◆ The problem ◆
How many lines in the listing below hold the word "DISPENSER"? Answer with the number only.

#### Recorded information ####

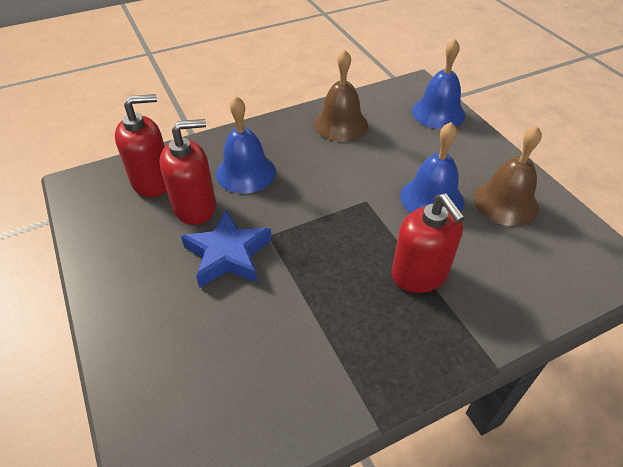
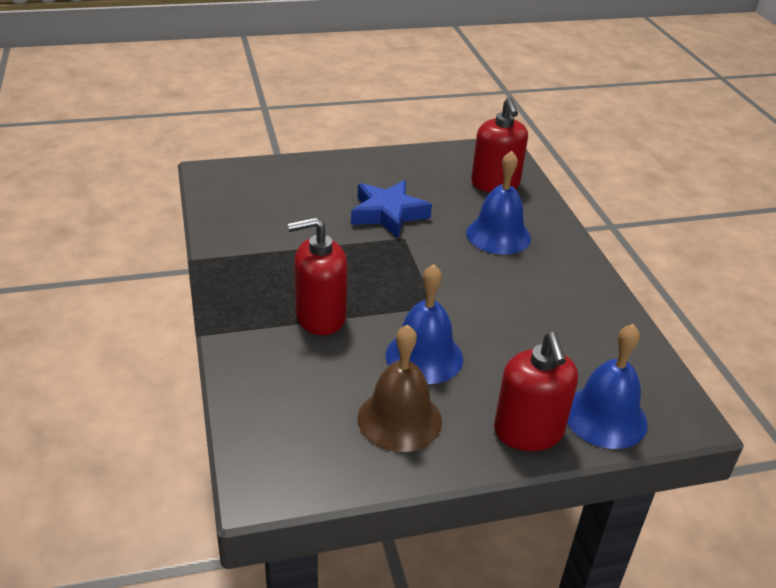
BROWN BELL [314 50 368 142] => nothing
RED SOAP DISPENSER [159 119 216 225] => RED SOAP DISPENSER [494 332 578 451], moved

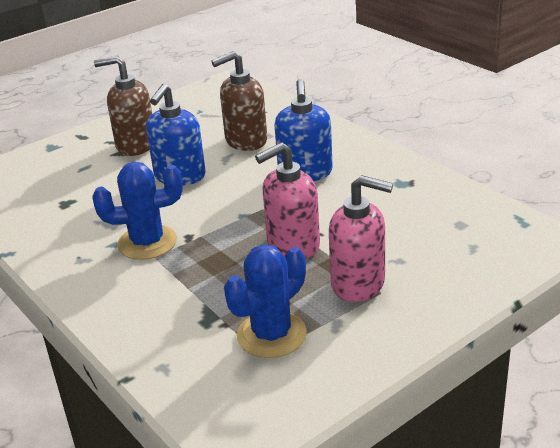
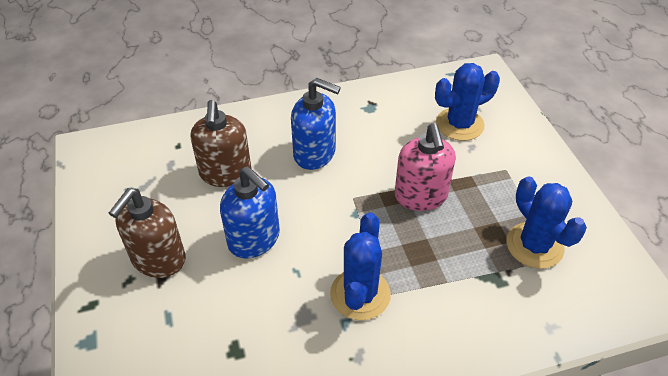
PINK SOAP DISPENSER [329 175 393 302] => nothing
nothing => BLUE CACTUS [435 63 500 141]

####

◆ Response ◆
2